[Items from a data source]
○ ○ ○
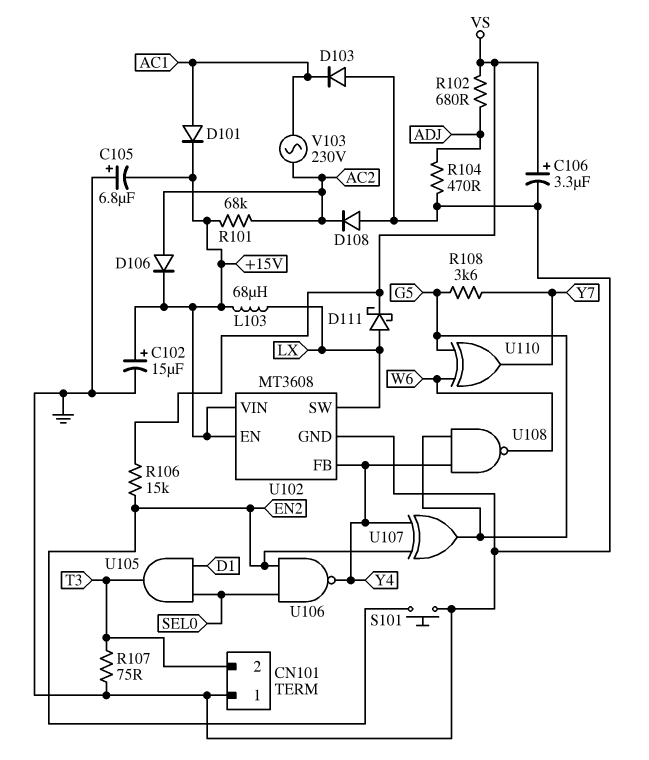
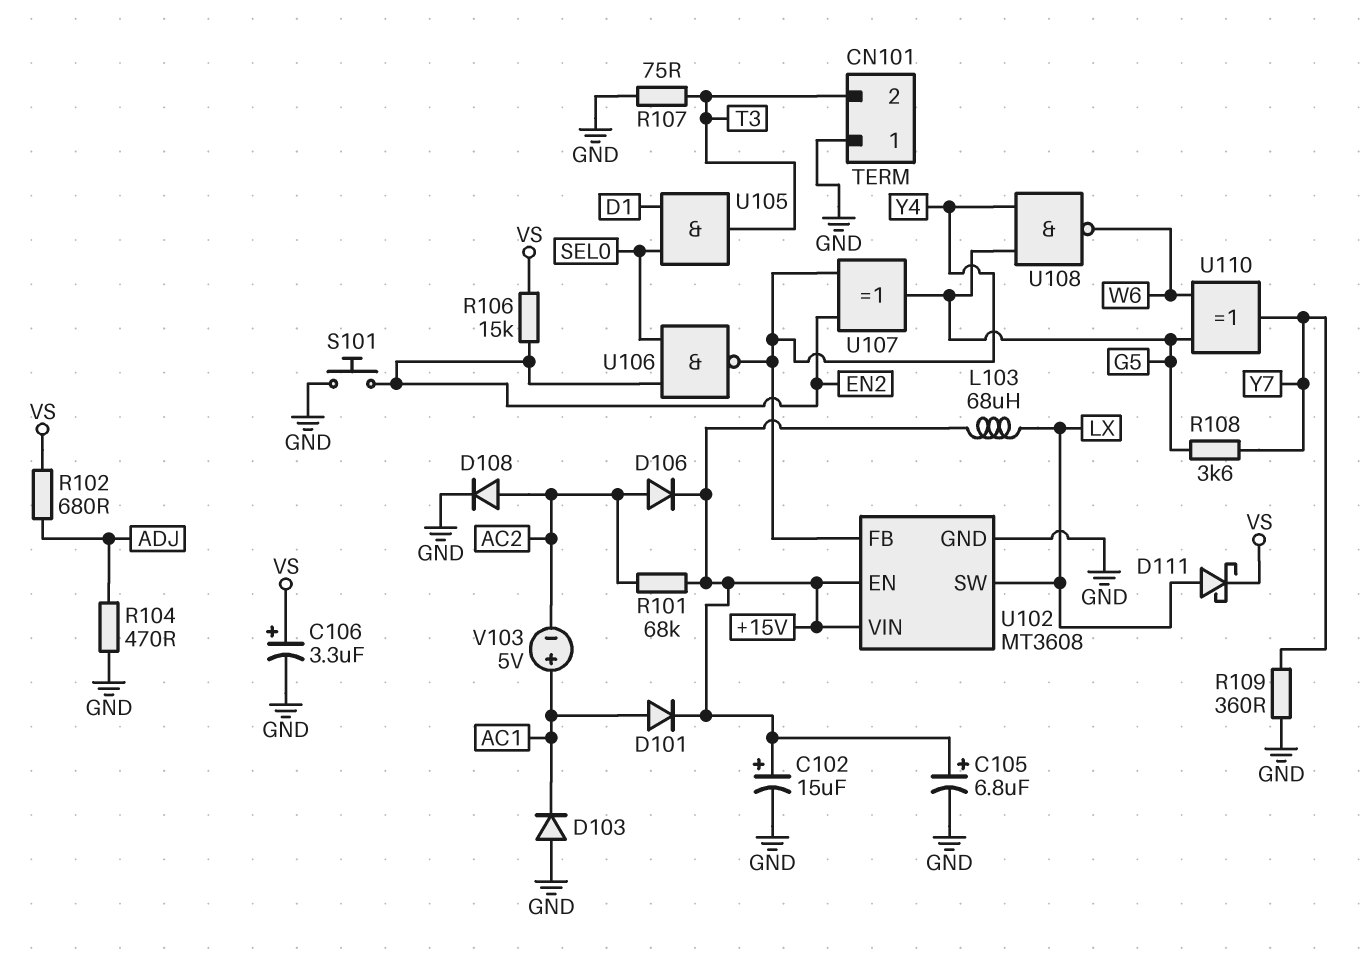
C105: 6.8uF (plus GND, minus +15V) -> 6.8uF (plus +15V, minus GND)
D108: diode (A GND, K AC2) -> diode (A AC2, K GND)
R109: none -> 360 (GND, Y7)
V103: AC 230V (AC1, AC2) -> 5V (plus AC1, minus AC2)

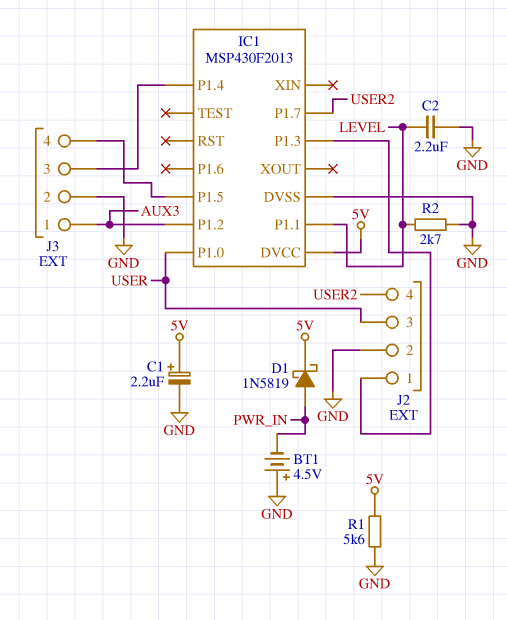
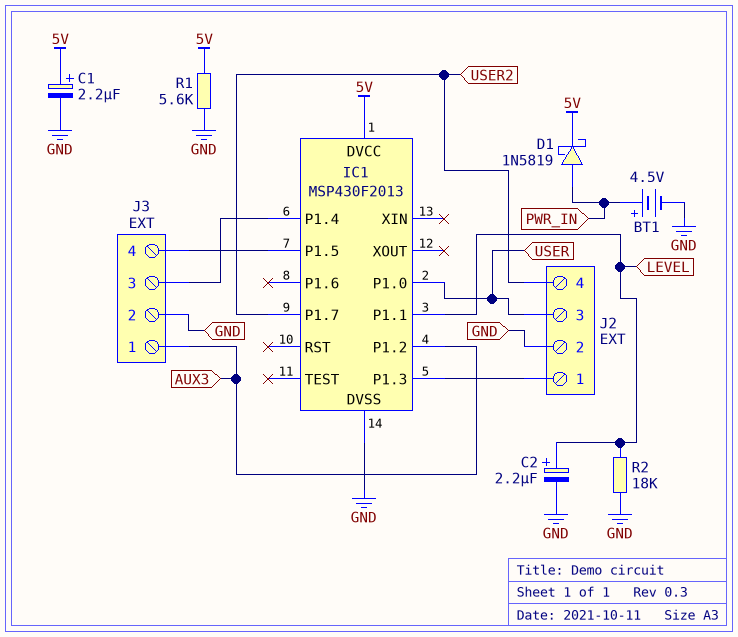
BT1: 4.5V (plus GND, minus PWR_IN) -> 4.5V (plus PWR_IN, minus GND)
C2: 2.2uF (GND, LEVEL) -> 2.2uF (plus LEVEL, minus GND)
R2: 2.7k (GND, LEVEL) -> 18k (GND, LEVEL)

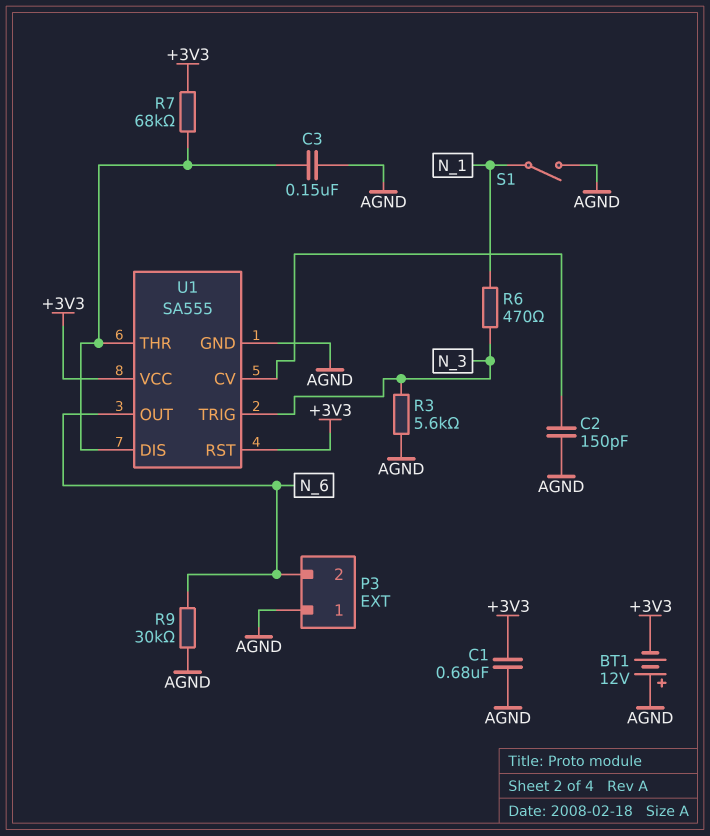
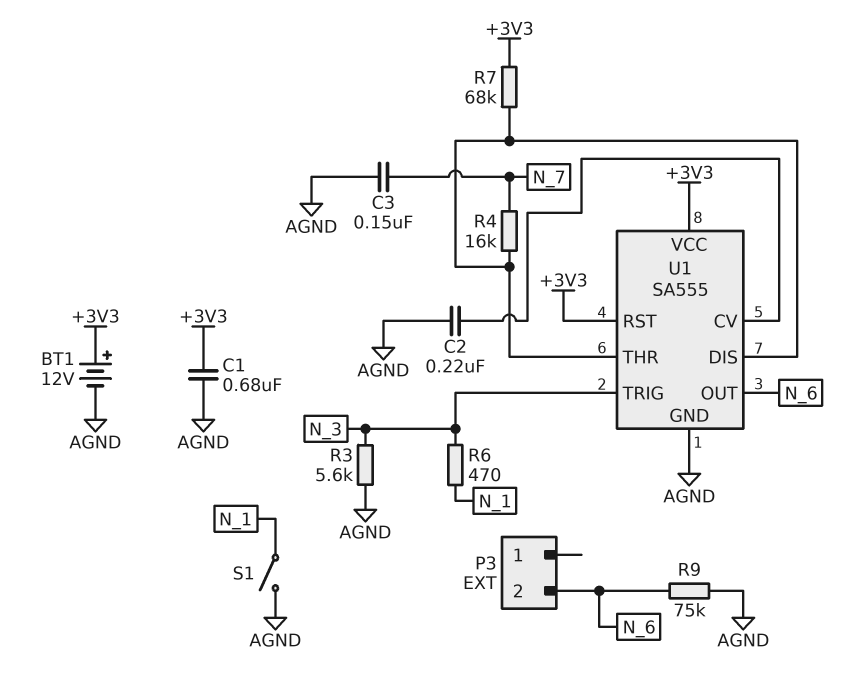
BT1: 12V (plus AGND, minus +3V3) -> 12V (plus +3V3, minus AGND)
C2: 150pF (AGND, U1/CV) -> 220nF (AGND, U1/CV)
C3: 150nF (AGND, U1/DIS) -> 150nF (AGND, N_7)
P3 pin 1: AGND -> none
R4: none -> 16k (N_7, U1/DIS)
R9: 30k (AGND, N_6) -> 75k (AGND, N_6)

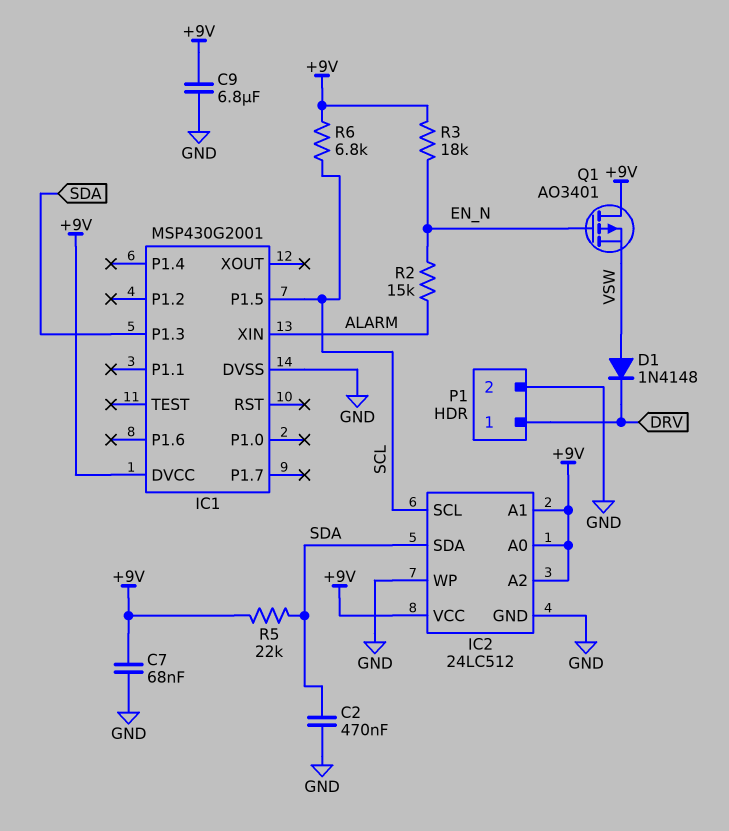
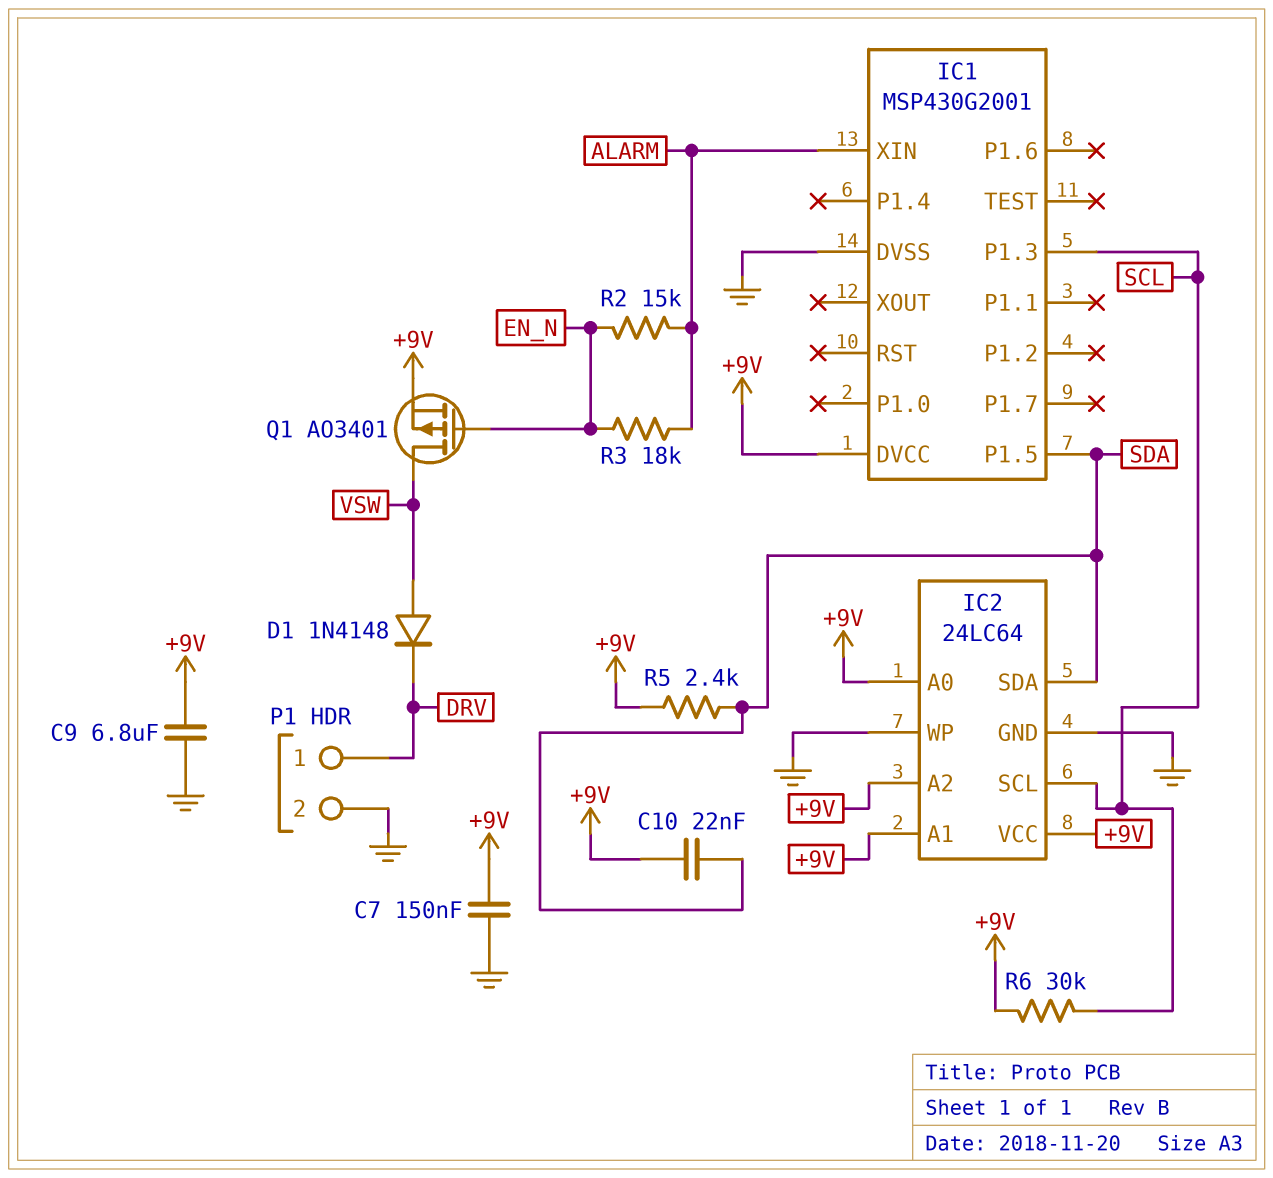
C2: 470nF (GND, SDA) -> none
C7: 68nF (+9V, GND) -> 150nF (+9V, GND)
C10: none -> 22nF (+9V, SDA)
IC1 pin P1.3: SDA -> SCL
IC1 pin P1.5: SCL -> SDA
IC2: 24LC512 -> 24LC64
Q1: PMOS AO3401 (G EN_N, D +9V, S VSW) -> PMOS AO3401 (G EN_N, D VSW, S +9V)
R3: 18k (+9V, EN_N) -> 18k (ALARM, EN_N)
R5: 22k (+9V, SDA) -> 2.4k (+9V, SDA)
R6: 6.8k (+9V, SCL) -> 30k (+9V, SCL)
○ ○ ○
= Task brief =
Nothing but the lines from the start of the records through the line holding "R2: 2.7k (GND, LEVEL) -> 18k (GND, LEVEL)" should be printed, exactly as written and with the pictures left out.

= Result of this task =
C105: 6.8uF (plus GND, minus +15V) -> 6.8uF (plus +15V, minus GND)
D108: diode (A GND, K AC2) -> diode (A AC2, K GND)
R109: none -> 360 (GND, Y7)
V103: AC 230V (AC1, AC2) -> 5V (plus AC1, minus AC2)

BT1: 4.5V (plus GND, minus PWR_IN) -> 4.5V (plus PWR_IN, minus GND)
C2: 2.2uF (GND, LEVEL) -> 2.2uF (plus LEVEL, minus GND)
R2: 2.7k (GND, LEVEL) -> 18k (GND, LEVEL)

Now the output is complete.